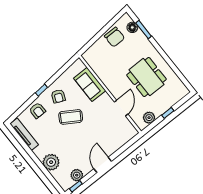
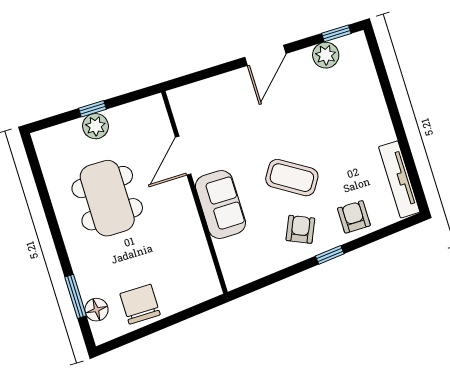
sofa: (90, 84) -> (220, 205), moved
plant: (149, 118) -> (96, 126), moved
plant: (51, 162) -> (367, 102), removed

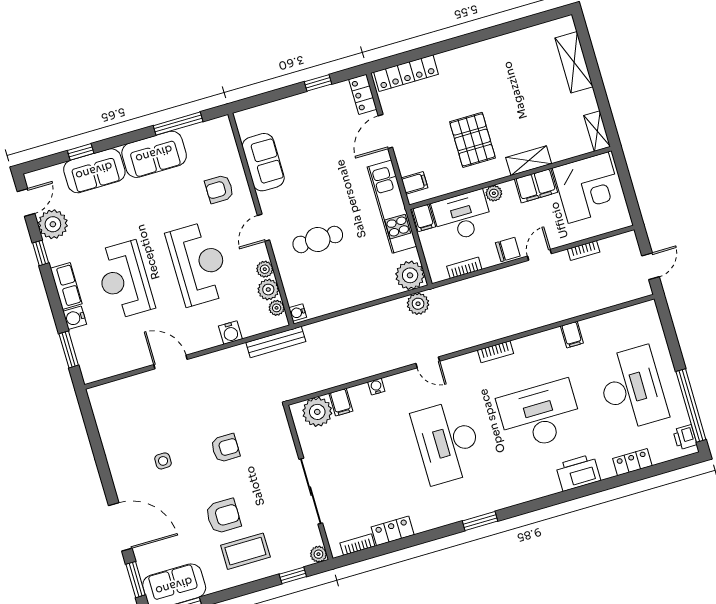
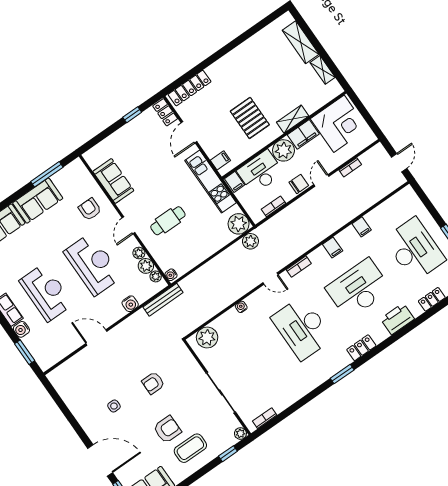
shelving: (597, 131) -> (323, 70), moved
armchair: (219, 189) -> (90, 209), turned 90
plant: (494, 193) -> (283, 150), width x1.87, depth x1.87
reception desk: (124, 280) -> (46, 292), turned 180
bookcase: (495, 352) -> (299, 267), moved
filing cabinet: (341, 402) -> (333, 247), moved
armchair: (225, 448) -> (153, 383), turned 180
locker: (393, 531) -> (361, 348), moved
________________________________________
(EXERCISE DESCRIPTION) Take from the material above the lines running from the one with "plant: (494, 193)" through the one with "armchair: (225, 448)", and repeat them exactly, with nothing else.

(ANSWER AREA)
plant: (494, 193) -> (283, 150), width x1.87, depth x1.87
reception desk: (124, 280) -> (46, 292), turned 180
bookcase: (495, 352) -> (299, 267), moved
filing cabinet: (341, 402) -> (333, 247), moved
armchair: (225, 448) -> (153, 383), turned 180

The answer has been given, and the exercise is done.